╭──

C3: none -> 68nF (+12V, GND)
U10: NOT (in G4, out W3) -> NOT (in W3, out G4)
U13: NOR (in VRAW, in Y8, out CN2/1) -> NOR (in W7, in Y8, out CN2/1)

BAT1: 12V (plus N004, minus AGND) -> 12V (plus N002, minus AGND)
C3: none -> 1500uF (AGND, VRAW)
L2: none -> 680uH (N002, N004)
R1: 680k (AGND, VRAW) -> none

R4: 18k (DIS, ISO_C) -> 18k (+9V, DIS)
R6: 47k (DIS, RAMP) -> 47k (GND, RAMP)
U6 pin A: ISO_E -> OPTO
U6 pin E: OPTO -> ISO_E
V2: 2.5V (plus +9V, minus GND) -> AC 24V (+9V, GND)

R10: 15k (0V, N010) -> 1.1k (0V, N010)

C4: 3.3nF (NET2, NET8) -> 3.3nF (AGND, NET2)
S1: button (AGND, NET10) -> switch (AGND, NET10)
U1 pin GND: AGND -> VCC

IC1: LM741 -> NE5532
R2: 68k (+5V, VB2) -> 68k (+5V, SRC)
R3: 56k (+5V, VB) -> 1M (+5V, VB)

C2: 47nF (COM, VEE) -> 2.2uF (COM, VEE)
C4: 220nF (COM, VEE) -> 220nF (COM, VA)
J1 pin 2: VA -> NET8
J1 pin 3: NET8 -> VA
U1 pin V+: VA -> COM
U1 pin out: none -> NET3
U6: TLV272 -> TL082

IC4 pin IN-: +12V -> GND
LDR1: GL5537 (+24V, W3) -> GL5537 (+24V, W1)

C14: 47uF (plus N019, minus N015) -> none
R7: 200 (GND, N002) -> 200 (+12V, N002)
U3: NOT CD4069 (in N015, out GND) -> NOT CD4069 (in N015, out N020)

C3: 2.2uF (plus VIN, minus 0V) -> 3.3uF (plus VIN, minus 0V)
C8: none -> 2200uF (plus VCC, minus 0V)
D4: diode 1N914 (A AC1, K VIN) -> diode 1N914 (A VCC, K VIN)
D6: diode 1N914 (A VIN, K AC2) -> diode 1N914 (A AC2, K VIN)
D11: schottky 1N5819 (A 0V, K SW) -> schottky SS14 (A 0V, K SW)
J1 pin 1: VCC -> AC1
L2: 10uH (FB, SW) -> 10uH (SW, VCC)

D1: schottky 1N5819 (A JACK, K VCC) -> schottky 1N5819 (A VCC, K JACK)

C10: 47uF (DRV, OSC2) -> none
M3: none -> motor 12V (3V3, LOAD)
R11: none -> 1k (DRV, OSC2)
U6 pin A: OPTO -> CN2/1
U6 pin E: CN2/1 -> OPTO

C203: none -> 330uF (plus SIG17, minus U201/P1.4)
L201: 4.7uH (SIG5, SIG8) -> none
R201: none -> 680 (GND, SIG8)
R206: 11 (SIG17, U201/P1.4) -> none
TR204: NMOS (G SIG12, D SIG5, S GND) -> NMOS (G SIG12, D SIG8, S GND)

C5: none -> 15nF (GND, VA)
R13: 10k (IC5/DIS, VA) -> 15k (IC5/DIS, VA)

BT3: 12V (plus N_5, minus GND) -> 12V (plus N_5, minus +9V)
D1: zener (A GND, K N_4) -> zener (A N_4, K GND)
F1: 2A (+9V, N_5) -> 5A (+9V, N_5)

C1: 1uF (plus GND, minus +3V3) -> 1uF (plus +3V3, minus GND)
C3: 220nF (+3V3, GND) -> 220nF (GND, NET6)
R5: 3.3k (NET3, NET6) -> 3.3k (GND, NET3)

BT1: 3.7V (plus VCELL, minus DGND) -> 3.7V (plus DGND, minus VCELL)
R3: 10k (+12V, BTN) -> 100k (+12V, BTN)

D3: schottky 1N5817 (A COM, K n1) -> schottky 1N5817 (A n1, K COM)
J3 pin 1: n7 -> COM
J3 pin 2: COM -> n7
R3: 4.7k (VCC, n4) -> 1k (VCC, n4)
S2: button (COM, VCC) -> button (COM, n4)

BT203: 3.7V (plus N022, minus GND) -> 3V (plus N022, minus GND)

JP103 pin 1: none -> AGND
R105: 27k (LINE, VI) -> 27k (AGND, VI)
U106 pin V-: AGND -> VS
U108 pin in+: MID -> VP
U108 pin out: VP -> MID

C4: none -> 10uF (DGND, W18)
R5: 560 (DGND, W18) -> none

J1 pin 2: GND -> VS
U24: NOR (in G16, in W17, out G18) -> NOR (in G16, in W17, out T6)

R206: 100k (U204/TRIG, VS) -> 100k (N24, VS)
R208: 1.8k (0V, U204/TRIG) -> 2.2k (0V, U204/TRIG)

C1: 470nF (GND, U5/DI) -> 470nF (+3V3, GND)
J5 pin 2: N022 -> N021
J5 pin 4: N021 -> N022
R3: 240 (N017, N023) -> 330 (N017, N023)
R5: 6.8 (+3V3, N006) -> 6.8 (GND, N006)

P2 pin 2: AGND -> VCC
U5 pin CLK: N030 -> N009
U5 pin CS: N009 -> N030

╰──

WHAT YOU HAVE TO DO: Beginning with the first line of the listing above, please write out every line exactly until you reach the line that contains "LDR1: GL5537 (+24V, W3) -> GL5537 (+24V, W1)", and include that one too.

YOUR RESPONSE:
C3: none -> 68nF (+12V, GND)
U10: NOT (in G4, out W3) -> NOT (in W3, out G4)
U13: NOR (in VRAW, in Y8, out CN2/1) -> NOR (in W7, in Y8, out CN2/1)

BAT1: 12V (plus N004, minus AGND) -> 12V (plus N002, minus AGND)
C3: none -> 1500uF (AGND, VRAW)
L2: none -> 680uH (N002, N004)
R1: 680k (AGND, VRAW) -> none

R4: 18k (DIS, ISO_C) -> 18k (+9V, DIS)
R6: 47k (DIS, RAMP) -> 47k (GND, RAMP)
U6 pin A: ISO_E -> OPTO
U6 pin E: OPTO -> ISO_E
V2: 2.5V (plus +9V, minus GND) -> AC 24V (+9V, GND)

R10: 15k (0V, N010) -> 1.1k (0V, N010)

C4: 3.3nF (NET2, NET8) -> 3.3nF (AGND, NET2)
S1: button (AGND, NET10) -> switch (AGND, NET10)
U1 pin GND: AGND -> VCC

IC1: LM741 -> NE5532
R2: 68k (+5V, VB2) -> 68k (+5V, SRC)
R3: 56k (+5V, VB) -> 1M (+5V, VB)

C2: 47nF (COM, VEE) -> 2.2uF (COM, VEE)
C4: 220nF (COM, VEE) -> 220nF (COM, VA)
J1 pin 2: VA -> NET8
J1 pin 3: NET8 -> VA
U1 pin V+: VA -> COM
U1 pin out: none -> NET3
U6: TLV272 -> TL082

IC4 pin IN-: +12V -> GND
LDR1: GL5537 (+24V, W3) -> GL5537 (+24V, W1)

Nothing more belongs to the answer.